- **What to work on**
Only the stretch of the listing below that runs from the line with "green stacking toy: 2 -> 4" through the line with "red dice: 4 -> 5" is to be printed, exactly and with both ends.

════════════════

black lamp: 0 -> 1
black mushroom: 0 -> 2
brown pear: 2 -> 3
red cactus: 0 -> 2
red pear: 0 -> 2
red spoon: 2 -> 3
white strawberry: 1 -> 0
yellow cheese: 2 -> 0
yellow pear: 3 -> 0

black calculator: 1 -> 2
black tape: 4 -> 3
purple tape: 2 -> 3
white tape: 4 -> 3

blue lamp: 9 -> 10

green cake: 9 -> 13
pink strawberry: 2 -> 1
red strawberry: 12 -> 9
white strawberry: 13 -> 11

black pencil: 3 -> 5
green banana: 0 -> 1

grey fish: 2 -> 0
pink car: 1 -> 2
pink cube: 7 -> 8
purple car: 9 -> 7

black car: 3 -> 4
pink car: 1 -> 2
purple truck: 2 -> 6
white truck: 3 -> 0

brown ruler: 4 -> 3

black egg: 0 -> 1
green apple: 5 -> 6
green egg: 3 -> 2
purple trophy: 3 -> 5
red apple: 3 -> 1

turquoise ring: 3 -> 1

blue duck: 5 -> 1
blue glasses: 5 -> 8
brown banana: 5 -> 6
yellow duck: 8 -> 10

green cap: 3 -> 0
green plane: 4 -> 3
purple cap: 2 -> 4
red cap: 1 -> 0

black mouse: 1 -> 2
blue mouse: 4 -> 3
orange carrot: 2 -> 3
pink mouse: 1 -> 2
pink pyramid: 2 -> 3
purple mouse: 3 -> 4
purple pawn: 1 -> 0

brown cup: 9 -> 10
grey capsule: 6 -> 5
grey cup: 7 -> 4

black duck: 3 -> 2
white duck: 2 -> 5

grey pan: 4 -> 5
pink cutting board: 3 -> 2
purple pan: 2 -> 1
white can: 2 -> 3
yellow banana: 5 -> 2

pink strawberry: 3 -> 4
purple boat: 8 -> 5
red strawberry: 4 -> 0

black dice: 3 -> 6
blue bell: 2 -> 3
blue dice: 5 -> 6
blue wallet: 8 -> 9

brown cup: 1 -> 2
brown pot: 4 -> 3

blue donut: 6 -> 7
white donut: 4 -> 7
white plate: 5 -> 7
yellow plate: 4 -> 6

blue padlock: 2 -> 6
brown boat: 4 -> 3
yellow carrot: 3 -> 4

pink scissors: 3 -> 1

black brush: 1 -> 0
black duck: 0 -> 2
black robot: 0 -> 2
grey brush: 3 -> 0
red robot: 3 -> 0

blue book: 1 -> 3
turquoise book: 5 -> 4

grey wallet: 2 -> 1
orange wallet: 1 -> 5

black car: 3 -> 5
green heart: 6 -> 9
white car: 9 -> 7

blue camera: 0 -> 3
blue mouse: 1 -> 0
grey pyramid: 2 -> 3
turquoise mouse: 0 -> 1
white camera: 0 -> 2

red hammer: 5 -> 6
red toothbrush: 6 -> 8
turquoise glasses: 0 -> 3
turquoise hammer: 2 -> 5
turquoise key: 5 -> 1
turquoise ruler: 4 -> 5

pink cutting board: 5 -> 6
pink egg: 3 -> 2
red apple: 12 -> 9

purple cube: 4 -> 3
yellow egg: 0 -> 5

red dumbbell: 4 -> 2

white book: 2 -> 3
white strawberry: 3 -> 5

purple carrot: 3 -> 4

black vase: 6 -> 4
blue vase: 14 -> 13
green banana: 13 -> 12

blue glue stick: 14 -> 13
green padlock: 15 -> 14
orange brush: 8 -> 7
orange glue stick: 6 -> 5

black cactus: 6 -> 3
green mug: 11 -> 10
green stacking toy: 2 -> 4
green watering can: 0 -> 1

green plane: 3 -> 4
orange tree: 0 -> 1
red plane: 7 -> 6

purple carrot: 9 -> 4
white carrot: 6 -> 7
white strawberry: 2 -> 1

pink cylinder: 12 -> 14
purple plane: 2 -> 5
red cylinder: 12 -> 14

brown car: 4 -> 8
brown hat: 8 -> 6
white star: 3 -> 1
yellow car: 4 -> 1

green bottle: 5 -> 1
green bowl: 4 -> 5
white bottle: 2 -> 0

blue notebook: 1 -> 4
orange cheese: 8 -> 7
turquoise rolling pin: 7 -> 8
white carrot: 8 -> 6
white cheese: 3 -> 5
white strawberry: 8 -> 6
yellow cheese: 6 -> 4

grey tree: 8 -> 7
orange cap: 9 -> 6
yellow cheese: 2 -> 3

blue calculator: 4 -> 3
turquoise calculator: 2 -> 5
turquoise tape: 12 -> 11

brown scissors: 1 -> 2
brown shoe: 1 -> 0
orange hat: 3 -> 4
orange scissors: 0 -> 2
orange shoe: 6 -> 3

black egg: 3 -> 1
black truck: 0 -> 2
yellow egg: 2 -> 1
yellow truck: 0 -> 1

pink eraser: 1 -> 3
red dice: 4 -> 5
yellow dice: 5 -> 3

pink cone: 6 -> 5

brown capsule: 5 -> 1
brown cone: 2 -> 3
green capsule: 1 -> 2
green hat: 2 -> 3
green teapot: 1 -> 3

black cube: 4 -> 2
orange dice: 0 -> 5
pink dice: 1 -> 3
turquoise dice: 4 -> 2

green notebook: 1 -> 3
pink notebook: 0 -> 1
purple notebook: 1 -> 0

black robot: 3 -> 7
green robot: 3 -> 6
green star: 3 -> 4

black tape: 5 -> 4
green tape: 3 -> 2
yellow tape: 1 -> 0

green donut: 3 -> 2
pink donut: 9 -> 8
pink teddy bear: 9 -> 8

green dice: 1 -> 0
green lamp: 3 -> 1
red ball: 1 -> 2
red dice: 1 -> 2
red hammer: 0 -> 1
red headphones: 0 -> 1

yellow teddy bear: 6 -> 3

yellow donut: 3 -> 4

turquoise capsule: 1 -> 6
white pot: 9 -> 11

════════════════

- **The answer**
green stacking toy: 2 -> 4
green watering can: 0 -> 1

green plane: 3 -> 4
orange tree: 0 -> 1
red plane: 7 -> 6

purple carrot: 9 -> 4
white carrot: 6 -> 7
white strawberry: 2 -> 1

pink cylinder: 12 -> 14
purple plane: 2 -> 5
red cylinder: 12 -> 14

brown car: 4 -> 8
brown hat: 8 -> 6
white star: 3 -> 1
yellow car: 4 -> 1

green bottle: 5 -> 1
green bowl: 4 -> 5
white bottle: 2 -> 0

blue notebook: 1 -> 4
orange cheese: 8 -> 7
turquoise rolling pin: 7 -> 8
white carrot: 8 -> 6
white cheese: 3 -> 5
white strawberry: 8 -> 6
yellow cheese: 6 -> 4

grey tree: 8 -> 7
orange cap: 9 -> 6
yellow cheese: 2 -> 3

blue calculator: 4 -> 3
turquoise calculator: 2 -> 5
turquoise tape: 12 -> 11

brown scissors: 1 -> 2
brown shoe: 1 -> 0
orange hat: 3 -> 4
orange scissors: 0 -> 2
orange shoe: 6 -> 3

black egg: 3 -> 1
black truck: 0 -> 2
yellow egg: 2 -> 1
yellow truck: 0 -> 1

pink eraser: 1 -> 3
red dice: 4 -> 5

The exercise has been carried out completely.